[DATA TO EXAMINE Boundary: Start]

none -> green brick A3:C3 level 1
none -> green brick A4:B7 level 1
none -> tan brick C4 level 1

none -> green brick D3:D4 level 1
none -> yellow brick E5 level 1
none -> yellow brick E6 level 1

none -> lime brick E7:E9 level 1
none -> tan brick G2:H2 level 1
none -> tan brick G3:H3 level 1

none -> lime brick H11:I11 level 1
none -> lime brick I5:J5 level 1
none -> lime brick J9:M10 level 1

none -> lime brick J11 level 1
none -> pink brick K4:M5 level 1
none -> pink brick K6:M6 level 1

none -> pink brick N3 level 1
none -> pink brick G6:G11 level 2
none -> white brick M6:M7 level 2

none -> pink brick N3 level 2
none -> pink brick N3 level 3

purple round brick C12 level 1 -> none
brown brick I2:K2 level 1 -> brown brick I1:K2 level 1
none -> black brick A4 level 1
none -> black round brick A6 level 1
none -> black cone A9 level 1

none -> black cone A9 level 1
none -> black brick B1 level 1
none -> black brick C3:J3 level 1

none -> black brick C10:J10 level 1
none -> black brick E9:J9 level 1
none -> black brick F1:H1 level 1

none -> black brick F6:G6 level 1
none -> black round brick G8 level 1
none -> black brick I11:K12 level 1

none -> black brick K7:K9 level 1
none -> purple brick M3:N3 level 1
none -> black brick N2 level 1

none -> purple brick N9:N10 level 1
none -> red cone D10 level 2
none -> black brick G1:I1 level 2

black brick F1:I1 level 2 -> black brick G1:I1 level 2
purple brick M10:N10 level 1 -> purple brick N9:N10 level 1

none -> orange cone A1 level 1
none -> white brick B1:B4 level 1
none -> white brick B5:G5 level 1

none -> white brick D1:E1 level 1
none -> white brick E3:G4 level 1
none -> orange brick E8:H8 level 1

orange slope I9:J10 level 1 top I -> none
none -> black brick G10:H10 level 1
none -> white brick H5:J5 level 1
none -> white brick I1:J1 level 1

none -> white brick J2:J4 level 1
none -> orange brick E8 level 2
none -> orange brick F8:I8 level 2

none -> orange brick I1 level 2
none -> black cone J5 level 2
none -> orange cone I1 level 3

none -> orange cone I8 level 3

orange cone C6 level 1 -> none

[DATA TO EXAMINE Boundary: End]

What you give back must be the stretch above, starting at the line with "none -> tan brick C4 level 1" and ending at the line with "none -> white brick M6:M7 level 2", copied exactly.

*WRITTEN RESPONSE*
none -> tan brick C4 level 1

none -> green brick D3:D4 level 1
none -> yellow brick E5 level 1
none -> yellow brick E6 level 1

none -> lime brick E7:E9 level 1
none -> tan brick G2:H2 level 1
none -> tan brick G3:H3 level 1

none -> lime brick H11:I11 level 1
none -> lime brick I5:J5 level 1
none -> lime brick J9:M10 level 1

none -> lime brick J11 level 1
none -> pink brick K4:M5 level 1
none -> pink brick K6:M6 level 1

none -> pink brick N3 level 1
none -> pink brick G6:G11 level 2
none -> white brick M6:M7 level 2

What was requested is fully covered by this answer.